(Data to process begins)
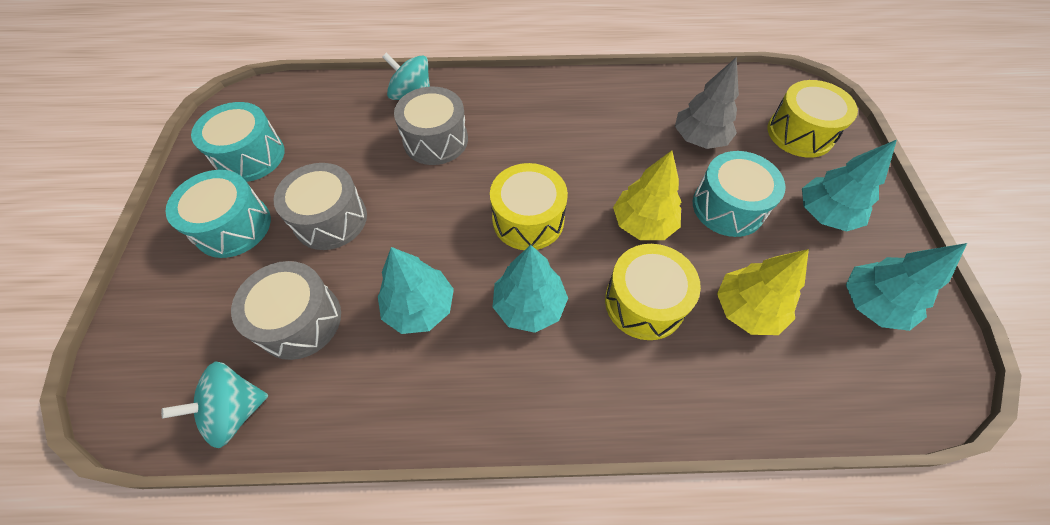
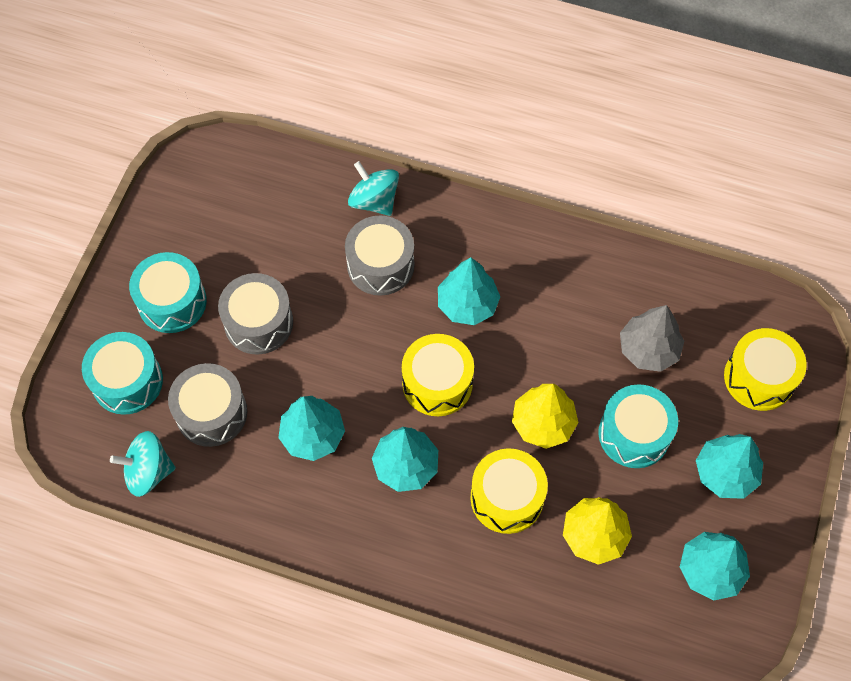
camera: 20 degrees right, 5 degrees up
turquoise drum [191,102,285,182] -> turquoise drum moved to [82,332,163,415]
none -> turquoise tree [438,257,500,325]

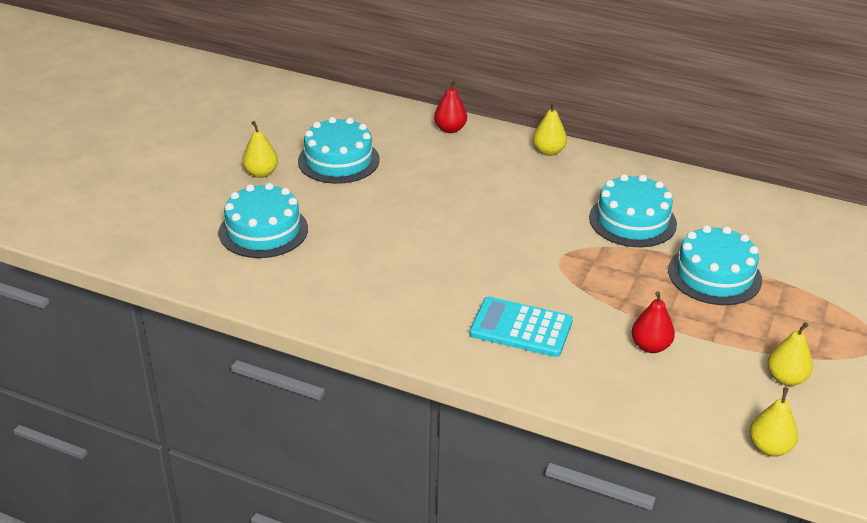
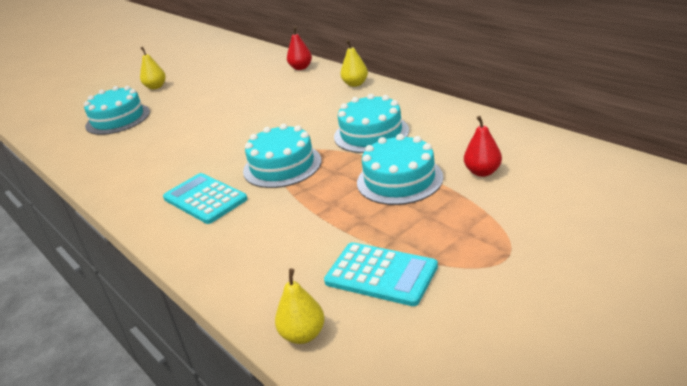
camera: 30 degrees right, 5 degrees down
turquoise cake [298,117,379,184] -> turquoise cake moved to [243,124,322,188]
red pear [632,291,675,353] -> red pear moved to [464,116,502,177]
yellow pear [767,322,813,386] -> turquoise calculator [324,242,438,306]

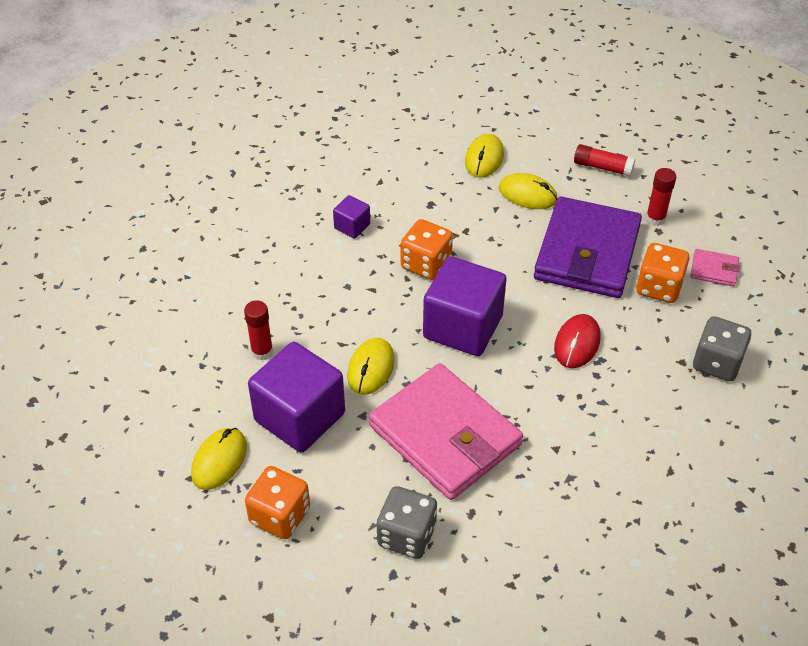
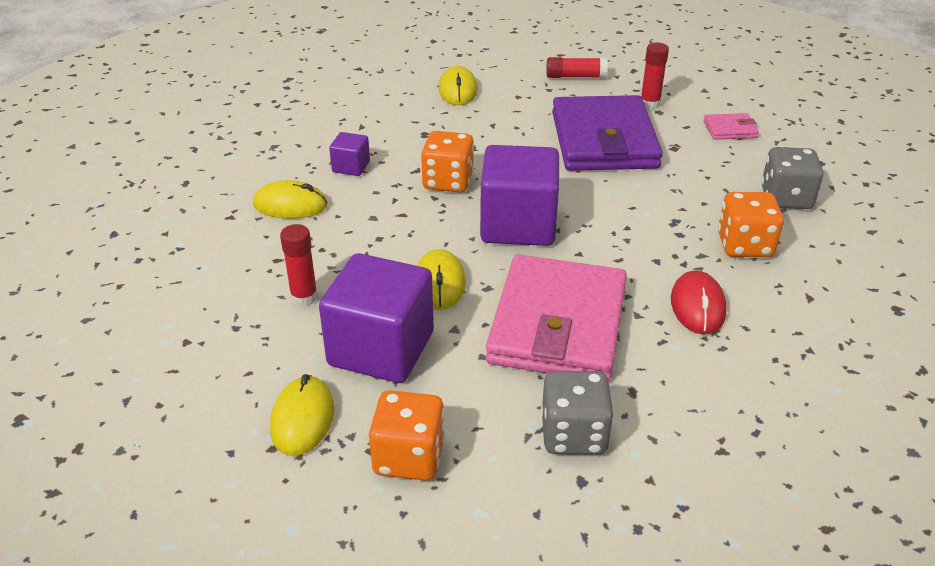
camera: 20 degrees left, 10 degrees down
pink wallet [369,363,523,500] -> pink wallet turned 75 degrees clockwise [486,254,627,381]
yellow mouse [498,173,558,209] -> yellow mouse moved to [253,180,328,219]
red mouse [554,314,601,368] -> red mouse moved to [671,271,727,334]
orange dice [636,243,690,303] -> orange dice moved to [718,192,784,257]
(Data to process ends)
Activity: Excluding the pictures, transcribe all of the entries exactly.

Output of the exercise:
camera: 20 degrees right, 5 degrees up
turquoise drum [191,102,285,182] -> turquoise drum moved to [82,332,163,415]
none -> turquoise tree [438,257,500,325]

camera: 30 degrees right, 5 degrees down
turquoise cake [298,117,379,184] -> turquoise cake moved to [243,124,322,188]
red pear [632,291,675,353] -> red pear moved to [464,116,502,177]
yellow pear [767,322,813,386] -> turquoise calculator [324,242,438,306]

camera: 20 degrees left, 10 degrees down
pink wallet [369,363,523,500] -> pink wallet turned 75 degrees clockwise [486,254,627,381]
yellow mouse [498,173,558,209] -> yellow mouse moved to [253,180,328,219]
red mouse [554,314,601,368] -> red mouse moved to [671,271,727,334]
orange dice [636,243,690,303] -> orange dice moved to [718,192,784,257]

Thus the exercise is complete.